### Task details:
Only the lines from the one bearing "red book: 1 -> 6" through the end of the entries should be output, exactly as they stand, and pictures should be skipped.

Excerpts from a dataset
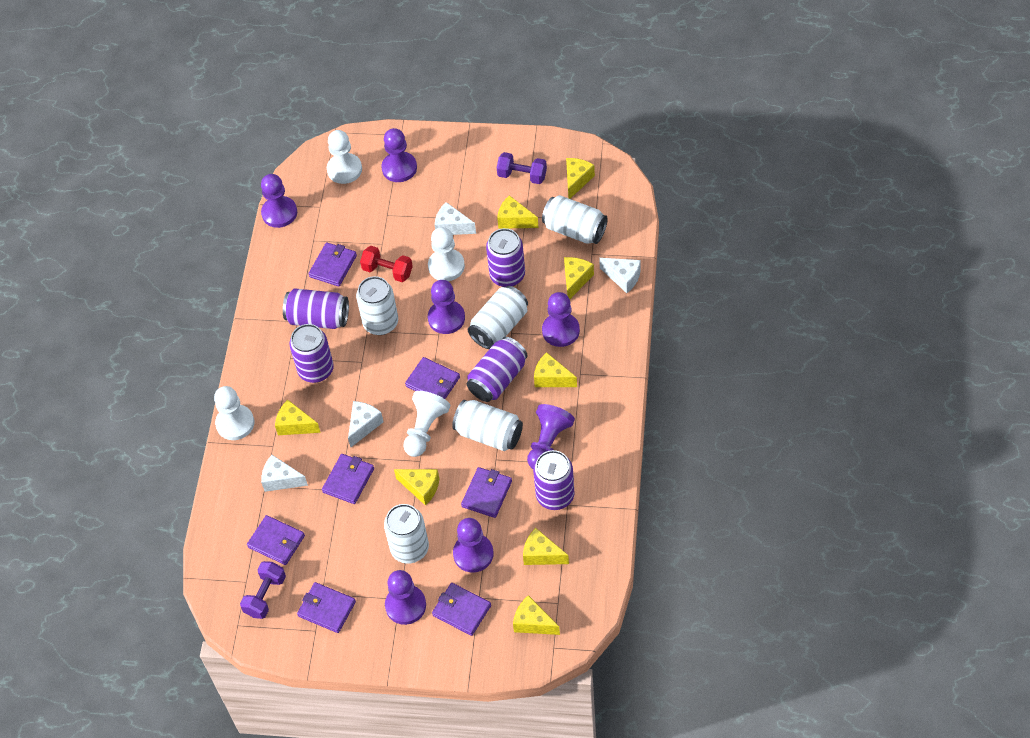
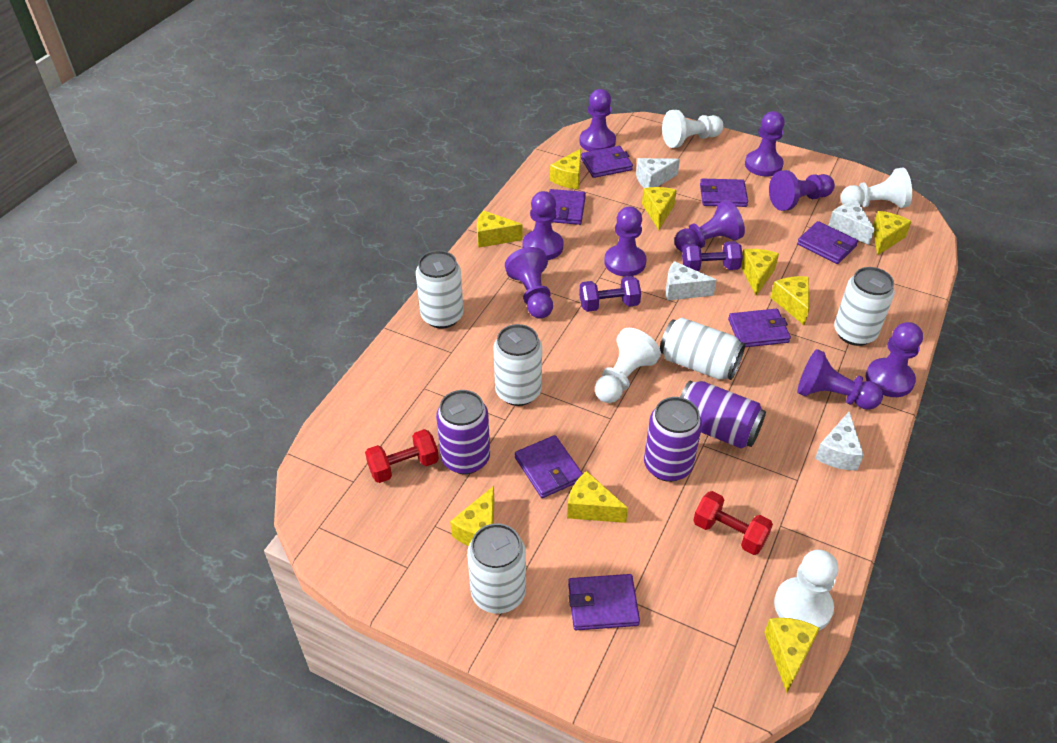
purple can: 5 -> 3
purple pawn: 7 -> 9
red dumbbell: 1 -> 2
yellow cheese: 8 -> 9

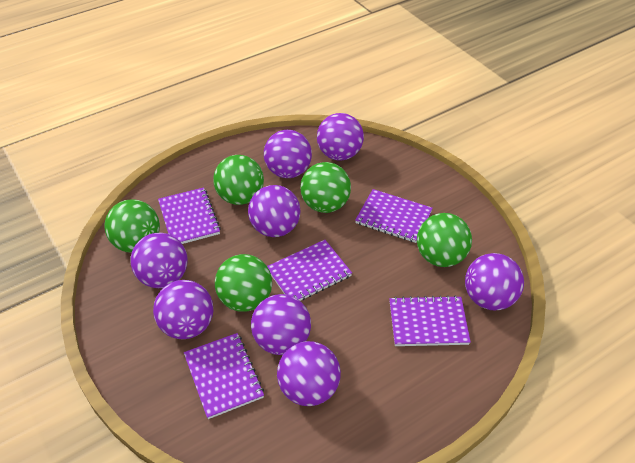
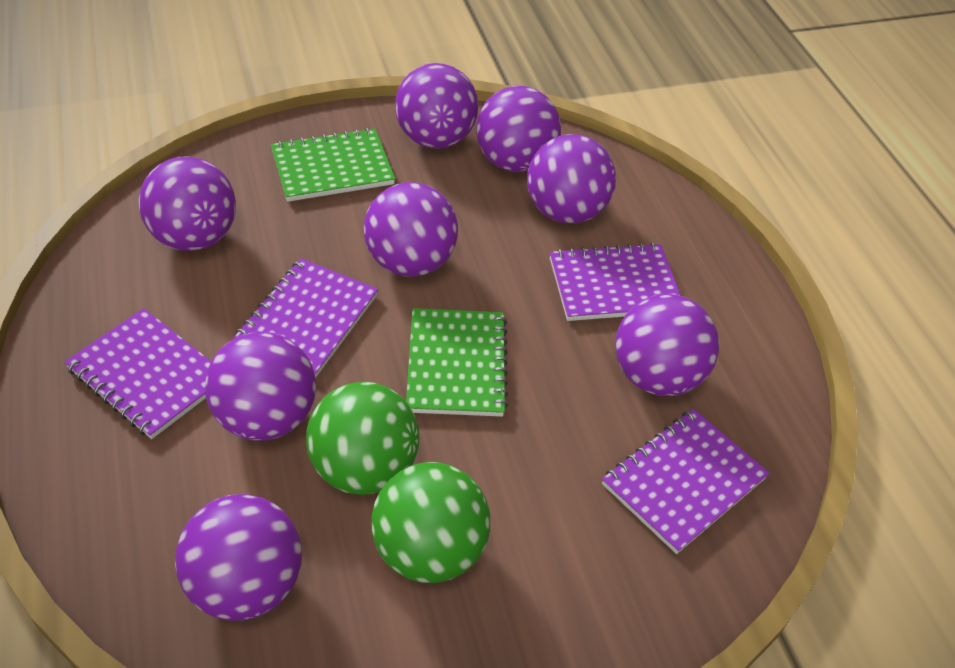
green ball: 5 -> 2
green notebook: 0 -> 2
purple notebook: 5 -> 4

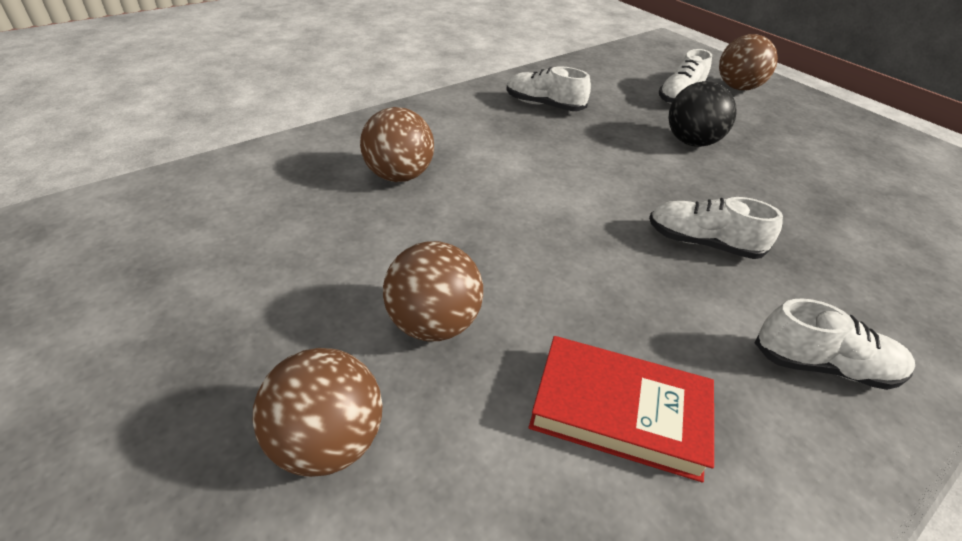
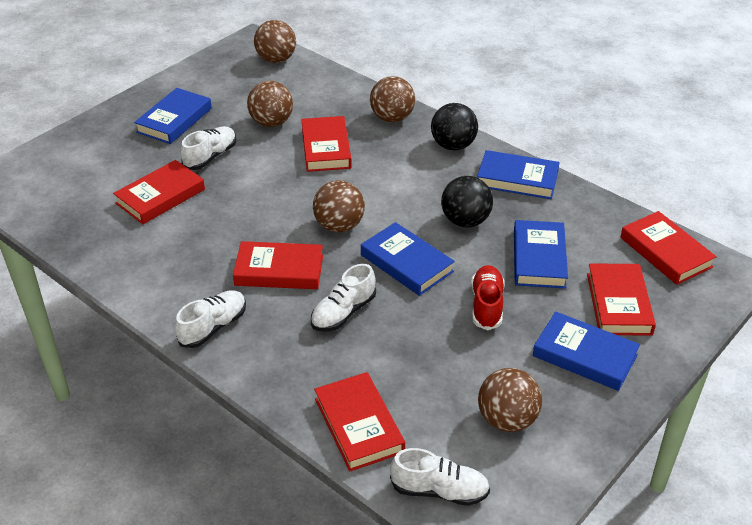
black ball: 1 -> 2
blue book: 0 -> 5
brown ball: 4 -> 5
red book: 1 -> 6
red shoe: 0 -> 1

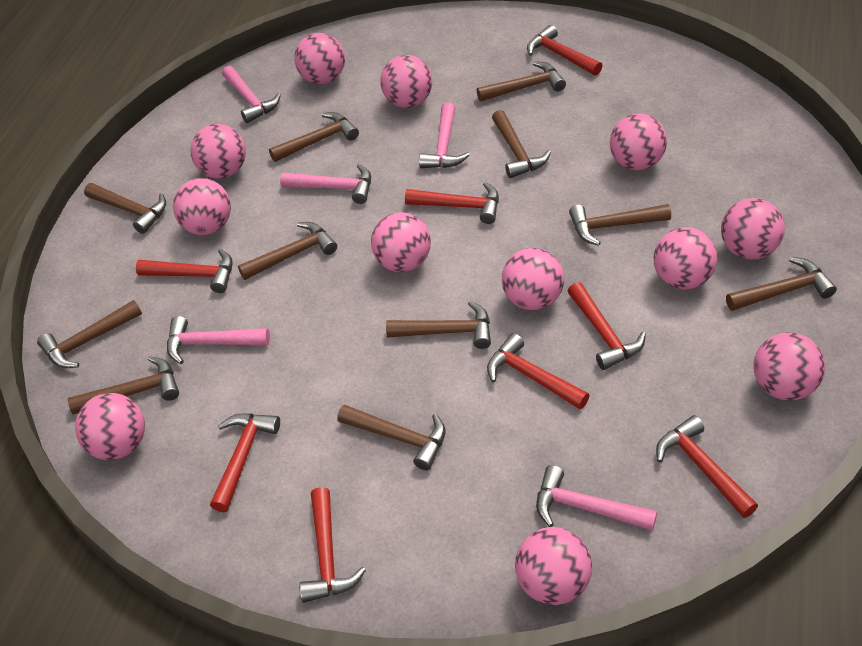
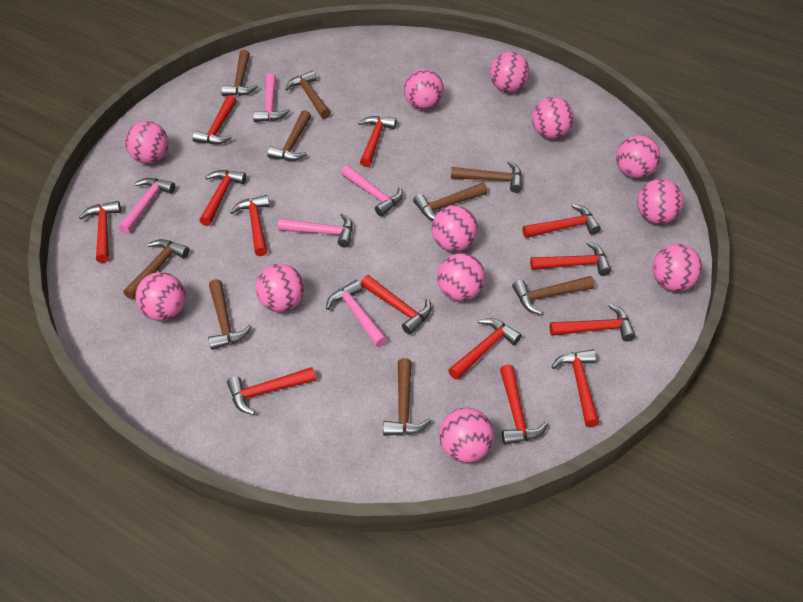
brown hammer: 11 -> 9
red hammer: 8 -> 13

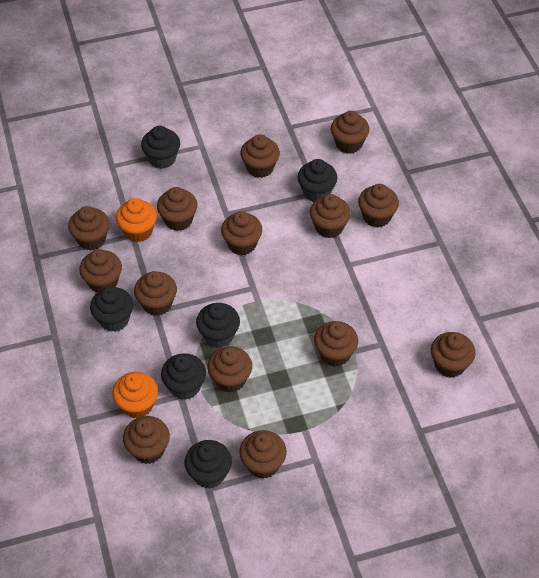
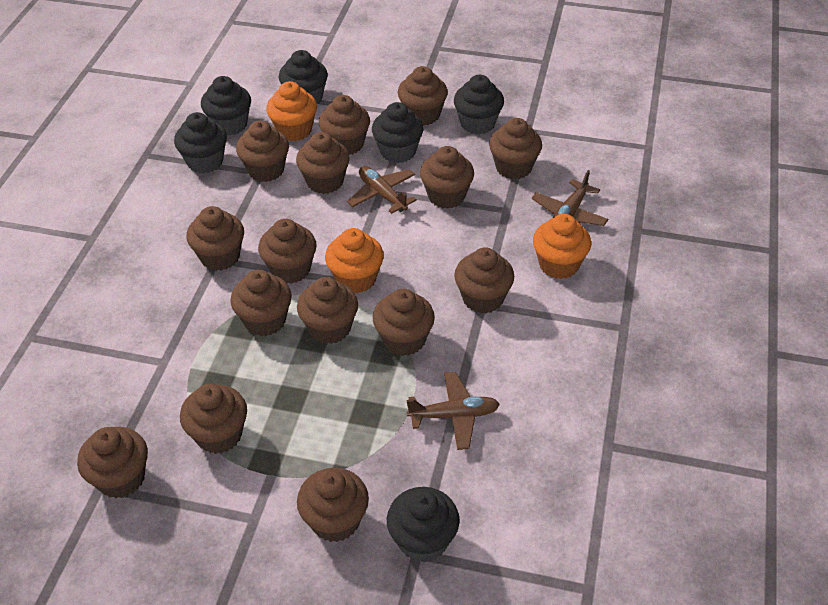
brown cupcake: 14 -> 15
brown plane: 0 -> 3
orange cupcake: 2 -> 3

### Your response:
red book: 1 -> 6
red shoe: 0 -> 1

brown hammer: 11 -> 9
red hammer: 8 -> 13

brown cupcake: 14 -> 15
brown plane: 0 -> 3
orange cupcake: 2 -> 3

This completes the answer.